* Start STORED RECORDS *

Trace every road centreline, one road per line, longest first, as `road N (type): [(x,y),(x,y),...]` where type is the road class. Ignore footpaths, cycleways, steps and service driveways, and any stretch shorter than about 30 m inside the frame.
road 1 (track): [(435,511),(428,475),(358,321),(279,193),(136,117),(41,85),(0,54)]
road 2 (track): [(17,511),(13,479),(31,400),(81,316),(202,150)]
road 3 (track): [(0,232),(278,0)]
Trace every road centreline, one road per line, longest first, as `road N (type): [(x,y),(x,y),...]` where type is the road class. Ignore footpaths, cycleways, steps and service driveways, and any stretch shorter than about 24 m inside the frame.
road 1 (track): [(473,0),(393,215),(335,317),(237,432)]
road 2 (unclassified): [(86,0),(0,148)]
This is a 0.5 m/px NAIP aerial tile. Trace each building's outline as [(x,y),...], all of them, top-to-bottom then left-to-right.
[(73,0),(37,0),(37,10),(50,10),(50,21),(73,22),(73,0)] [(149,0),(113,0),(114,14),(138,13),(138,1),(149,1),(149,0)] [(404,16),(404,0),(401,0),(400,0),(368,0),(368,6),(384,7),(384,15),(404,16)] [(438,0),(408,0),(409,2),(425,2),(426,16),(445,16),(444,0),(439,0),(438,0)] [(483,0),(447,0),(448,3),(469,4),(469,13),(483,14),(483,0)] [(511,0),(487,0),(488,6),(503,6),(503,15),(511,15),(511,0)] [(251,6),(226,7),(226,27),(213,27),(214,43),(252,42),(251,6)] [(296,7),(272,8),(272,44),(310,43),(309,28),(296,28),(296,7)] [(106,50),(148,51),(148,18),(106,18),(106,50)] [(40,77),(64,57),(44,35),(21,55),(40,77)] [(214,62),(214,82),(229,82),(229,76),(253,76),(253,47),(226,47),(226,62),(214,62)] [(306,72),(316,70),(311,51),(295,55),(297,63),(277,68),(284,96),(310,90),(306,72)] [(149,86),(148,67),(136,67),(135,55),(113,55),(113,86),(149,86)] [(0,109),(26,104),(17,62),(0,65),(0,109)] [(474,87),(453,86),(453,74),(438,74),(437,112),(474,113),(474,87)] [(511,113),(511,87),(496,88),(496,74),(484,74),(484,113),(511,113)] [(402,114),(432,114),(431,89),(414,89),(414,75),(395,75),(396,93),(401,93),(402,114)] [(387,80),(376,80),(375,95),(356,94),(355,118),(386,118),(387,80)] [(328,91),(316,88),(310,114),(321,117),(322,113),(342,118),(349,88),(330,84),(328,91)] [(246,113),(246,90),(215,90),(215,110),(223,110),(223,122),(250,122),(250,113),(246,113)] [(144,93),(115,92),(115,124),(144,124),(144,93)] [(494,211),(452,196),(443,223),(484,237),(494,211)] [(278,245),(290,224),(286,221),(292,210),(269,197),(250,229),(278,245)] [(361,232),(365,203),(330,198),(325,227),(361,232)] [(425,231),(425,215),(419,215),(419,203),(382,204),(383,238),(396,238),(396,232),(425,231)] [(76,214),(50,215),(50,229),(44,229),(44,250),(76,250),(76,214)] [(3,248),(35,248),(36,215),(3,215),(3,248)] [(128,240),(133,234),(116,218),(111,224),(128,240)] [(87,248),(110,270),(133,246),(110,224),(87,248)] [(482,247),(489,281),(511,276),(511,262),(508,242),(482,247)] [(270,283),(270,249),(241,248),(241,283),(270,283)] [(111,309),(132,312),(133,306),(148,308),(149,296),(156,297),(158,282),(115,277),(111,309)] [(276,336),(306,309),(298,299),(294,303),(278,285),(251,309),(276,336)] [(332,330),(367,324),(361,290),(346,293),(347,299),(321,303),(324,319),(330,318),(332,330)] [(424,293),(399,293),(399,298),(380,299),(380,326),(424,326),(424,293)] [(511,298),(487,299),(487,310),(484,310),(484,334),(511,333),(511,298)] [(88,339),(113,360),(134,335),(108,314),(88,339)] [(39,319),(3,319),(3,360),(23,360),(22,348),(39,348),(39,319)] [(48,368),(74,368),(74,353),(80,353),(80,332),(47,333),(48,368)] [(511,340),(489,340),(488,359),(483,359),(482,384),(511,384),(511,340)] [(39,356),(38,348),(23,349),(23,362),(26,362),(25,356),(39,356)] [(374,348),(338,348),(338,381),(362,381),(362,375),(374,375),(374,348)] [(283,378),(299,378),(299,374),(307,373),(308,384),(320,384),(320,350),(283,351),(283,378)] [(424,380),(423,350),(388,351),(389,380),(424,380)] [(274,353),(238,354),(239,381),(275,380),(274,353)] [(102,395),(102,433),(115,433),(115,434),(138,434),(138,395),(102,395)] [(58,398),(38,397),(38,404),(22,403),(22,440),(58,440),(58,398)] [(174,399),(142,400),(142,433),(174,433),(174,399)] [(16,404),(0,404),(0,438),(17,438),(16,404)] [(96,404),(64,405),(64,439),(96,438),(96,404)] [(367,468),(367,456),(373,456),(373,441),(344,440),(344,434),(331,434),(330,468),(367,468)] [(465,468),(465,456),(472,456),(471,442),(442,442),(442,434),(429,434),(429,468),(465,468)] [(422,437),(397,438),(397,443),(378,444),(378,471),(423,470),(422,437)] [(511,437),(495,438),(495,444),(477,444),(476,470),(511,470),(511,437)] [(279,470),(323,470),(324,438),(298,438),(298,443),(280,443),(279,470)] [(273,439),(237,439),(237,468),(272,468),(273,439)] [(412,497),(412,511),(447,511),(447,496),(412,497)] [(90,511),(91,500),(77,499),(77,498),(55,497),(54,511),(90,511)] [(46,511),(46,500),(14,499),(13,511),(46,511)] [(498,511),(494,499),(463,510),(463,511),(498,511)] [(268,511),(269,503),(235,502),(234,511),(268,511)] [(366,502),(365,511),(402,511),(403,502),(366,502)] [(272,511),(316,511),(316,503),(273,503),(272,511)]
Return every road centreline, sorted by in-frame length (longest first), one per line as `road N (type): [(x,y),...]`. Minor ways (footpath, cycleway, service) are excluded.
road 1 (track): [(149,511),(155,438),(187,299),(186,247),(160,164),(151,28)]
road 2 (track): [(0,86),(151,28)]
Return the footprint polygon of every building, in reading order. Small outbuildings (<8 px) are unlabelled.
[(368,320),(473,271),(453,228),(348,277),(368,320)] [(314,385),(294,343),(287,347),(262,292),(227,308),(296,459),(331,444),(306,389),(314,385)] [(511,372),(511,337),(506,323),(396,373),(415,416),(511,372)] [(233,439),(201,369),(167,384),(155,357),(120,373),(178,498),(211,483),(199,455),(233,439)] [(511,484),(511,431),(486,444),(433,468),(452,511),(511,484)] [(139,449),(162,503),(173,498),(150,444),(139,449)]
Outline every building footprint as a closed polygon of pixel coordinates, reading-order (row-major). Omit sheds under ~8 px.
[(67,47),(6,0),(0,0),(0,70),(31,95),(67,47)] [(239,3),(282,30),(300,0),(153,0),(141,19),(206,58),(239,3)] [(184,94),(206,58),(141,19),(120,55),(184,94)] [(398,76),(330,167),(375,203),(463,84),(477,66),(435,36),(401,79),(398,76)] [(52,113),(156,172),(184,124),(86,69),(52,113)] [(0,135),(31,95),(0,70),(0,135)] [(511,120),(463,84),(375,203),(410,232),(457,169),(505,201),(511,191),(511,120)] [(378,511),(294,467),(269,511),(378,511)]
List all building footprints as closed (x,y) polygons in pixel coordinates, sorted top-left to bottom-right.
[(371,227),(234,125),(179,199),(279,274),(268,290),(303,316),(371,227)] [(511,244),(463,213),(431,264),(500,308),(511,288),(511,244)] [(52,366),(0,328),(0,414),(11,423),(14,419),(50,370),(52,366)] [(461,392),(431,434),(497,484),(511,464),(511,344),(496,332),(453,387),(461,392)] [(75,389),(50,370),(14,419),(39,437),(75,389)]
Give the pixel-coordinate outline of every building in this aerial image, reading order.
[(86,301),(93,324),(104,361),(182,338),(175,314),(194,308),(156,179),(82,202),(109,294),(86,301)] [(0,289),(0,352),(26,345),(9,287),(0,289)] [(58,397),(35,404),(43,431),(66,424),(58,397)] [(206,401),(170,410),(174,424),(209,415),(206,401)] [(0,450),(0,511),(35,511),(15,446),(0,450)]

* End STORED RECORDS *

## WHAT IS NEEDED
Extract every line from the entries above that contains the word "aerial", and copy each one unchanged.

## EXPECTED OUTPUT
This is a 0.5 m/px NAIP aerial tile. Trace each building's outline as [(x,y),...], all of them, top-to-bottom then left-to-right.
Give the pixel-coordinate outline of every building in this aerial image, reading order.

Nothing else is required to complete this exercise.